Quote, word for word, every line starting at the line that contains "red tape: 6 -> 4" and ending with the last line of the records; include both of these lines and no others.

=== Section Start ===

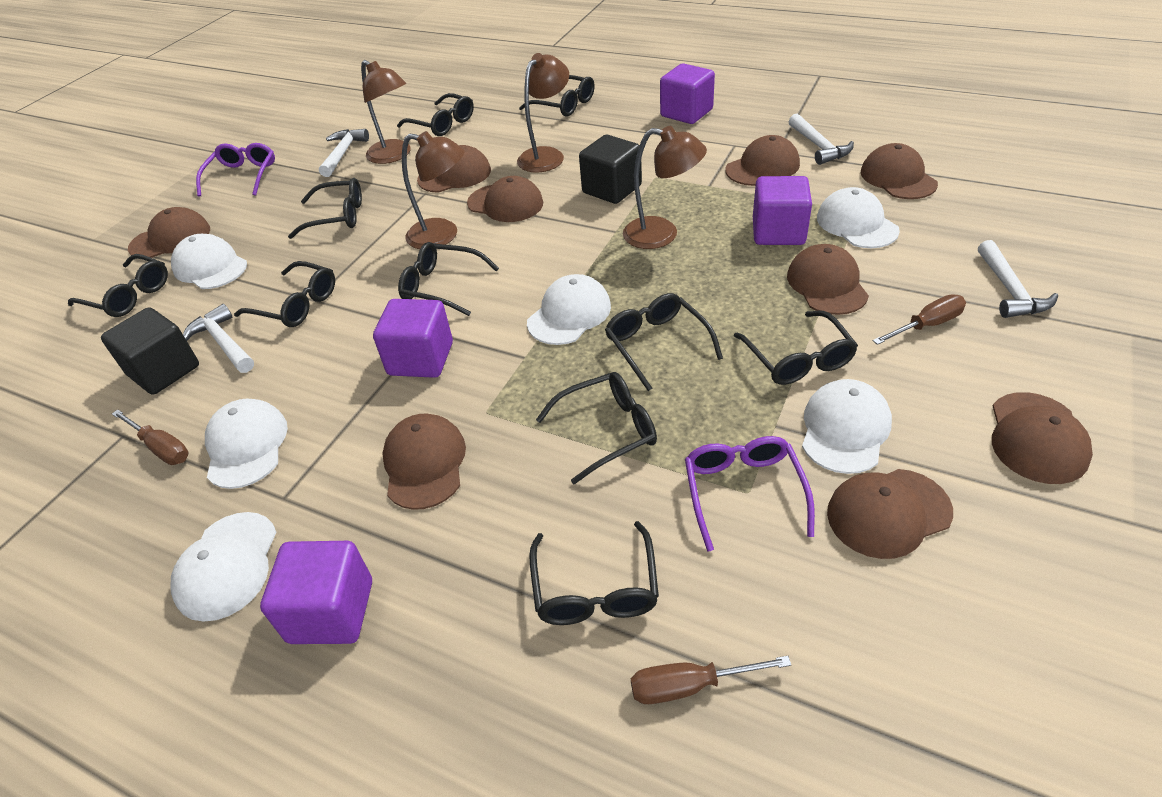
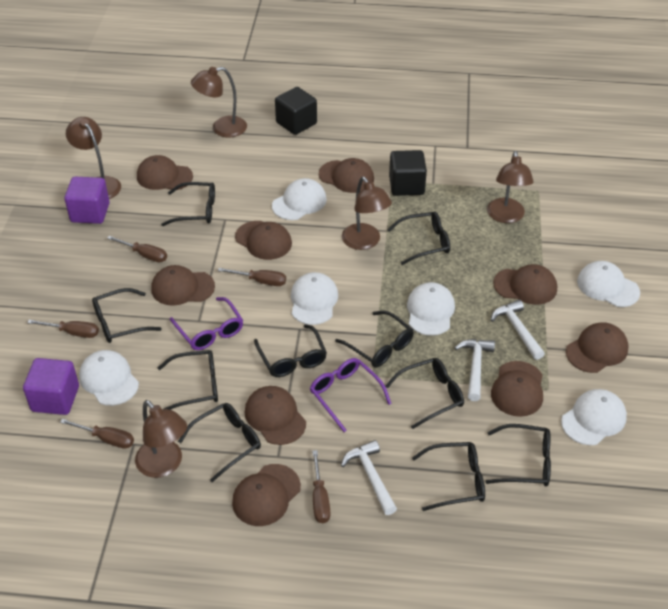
brown lamp: 4 -> 5
brown screwdriver: 3 -> 5
purple cube: 4 -> 2
white hammer: 4 -> 3

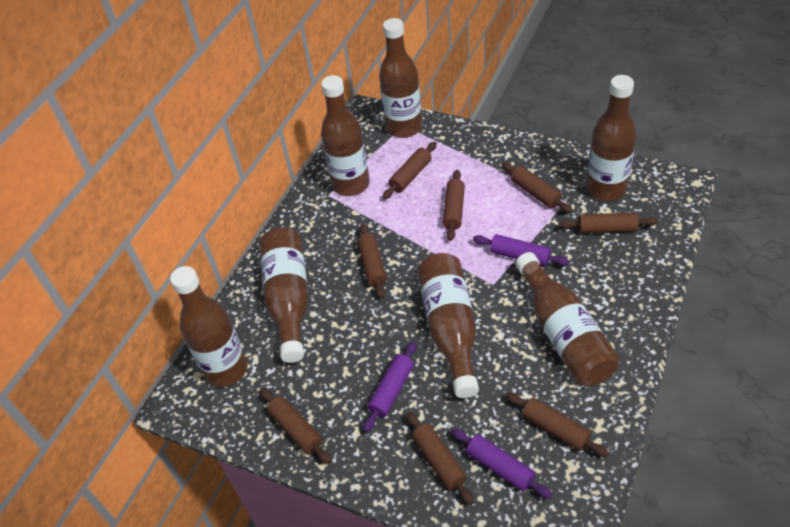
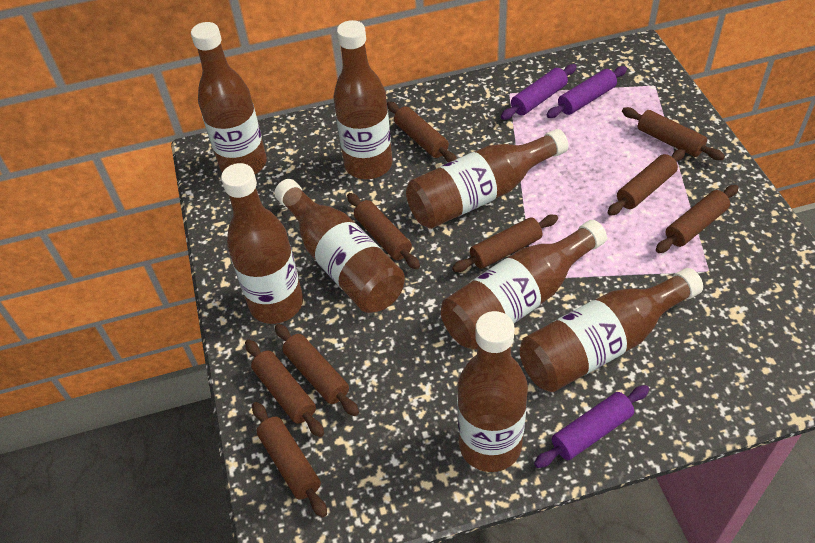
brown bottle: 7 -> 8
brown rolling pin: 8 -> 9

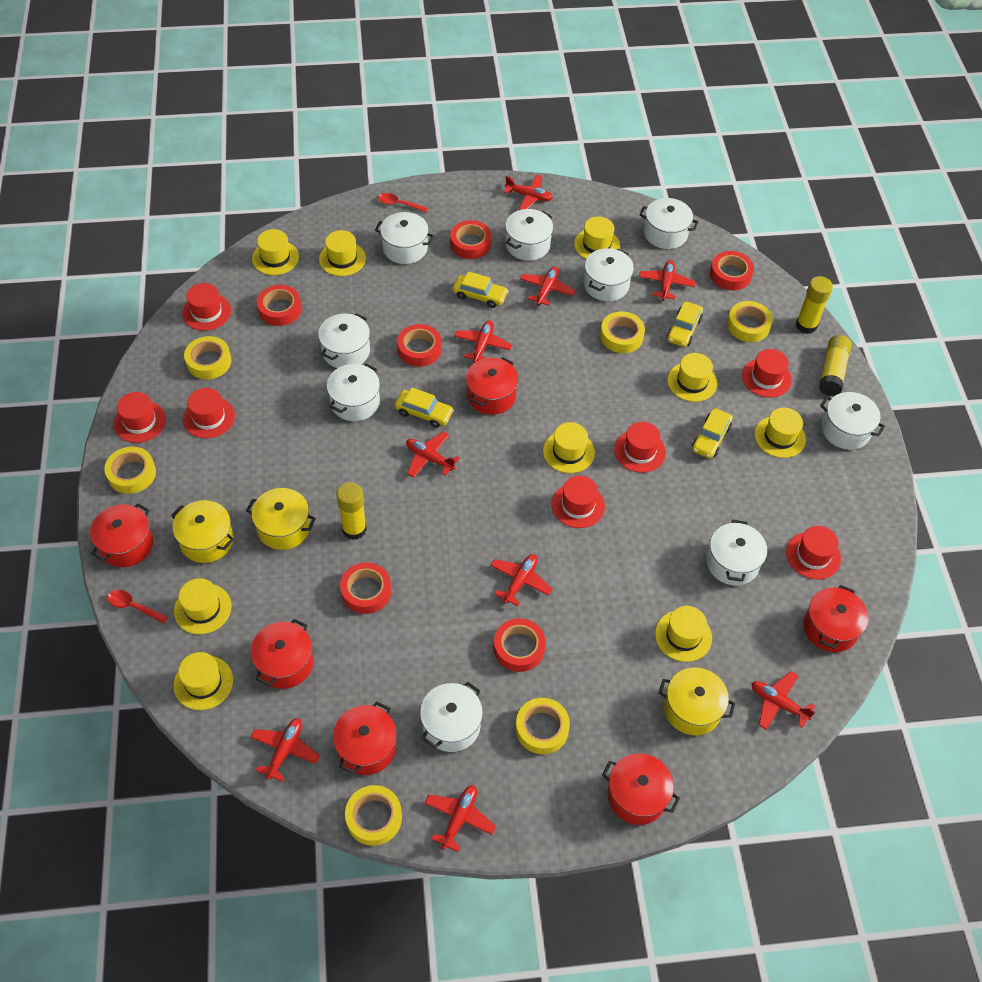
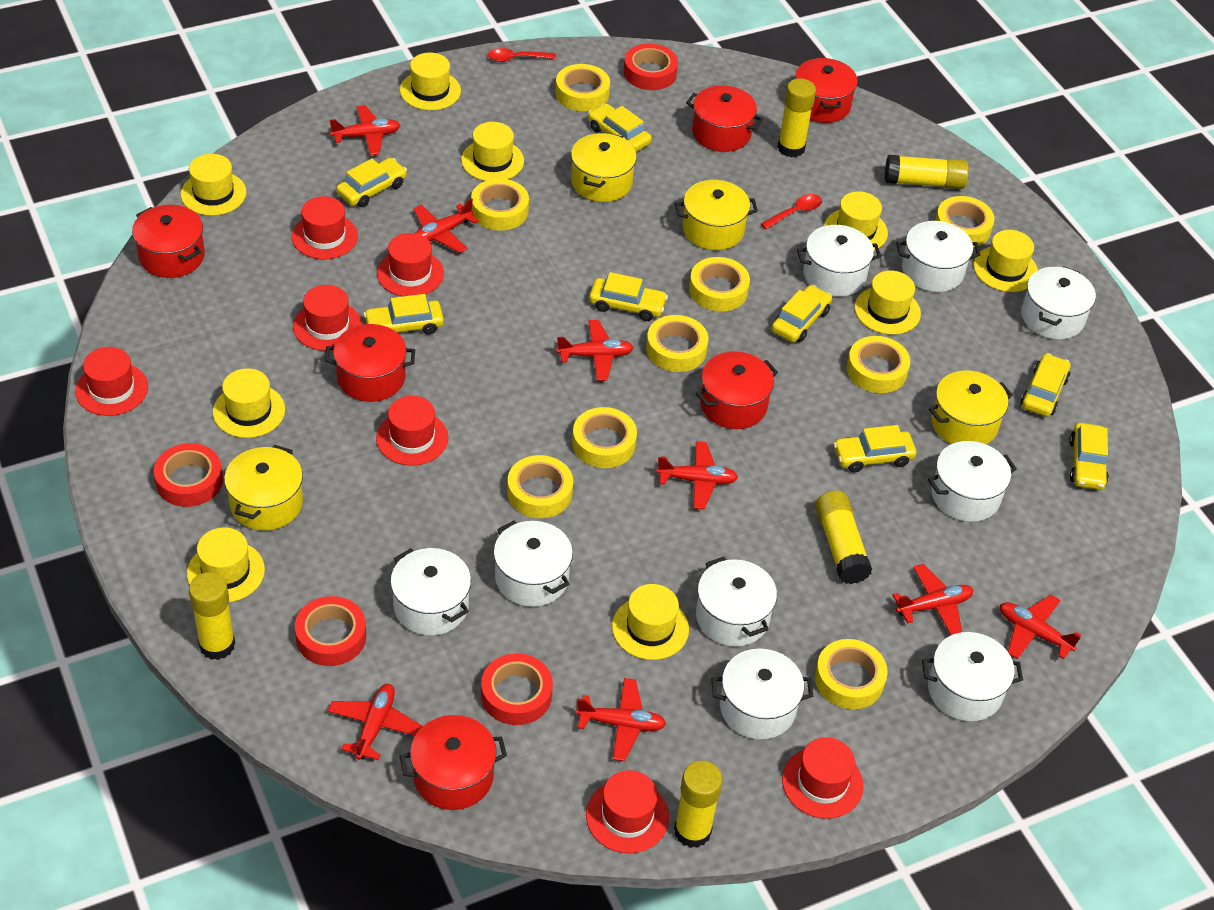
red plane: 9 -> 8
red tape: 6 -> 4
yellow car: 4 -> 8
yellow glue stick: 3 -> 5
yellow pot: 3 -> 4
yellow tape: 6 -> 9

=== Section End ===

#### [TASK RESULT]
red tape: 6 -> 4
yellow car: 4 -> 8
yellow glue stick: 3 -> 5
yellow pot: 3 -> 4
yellow tape: 6 -> 9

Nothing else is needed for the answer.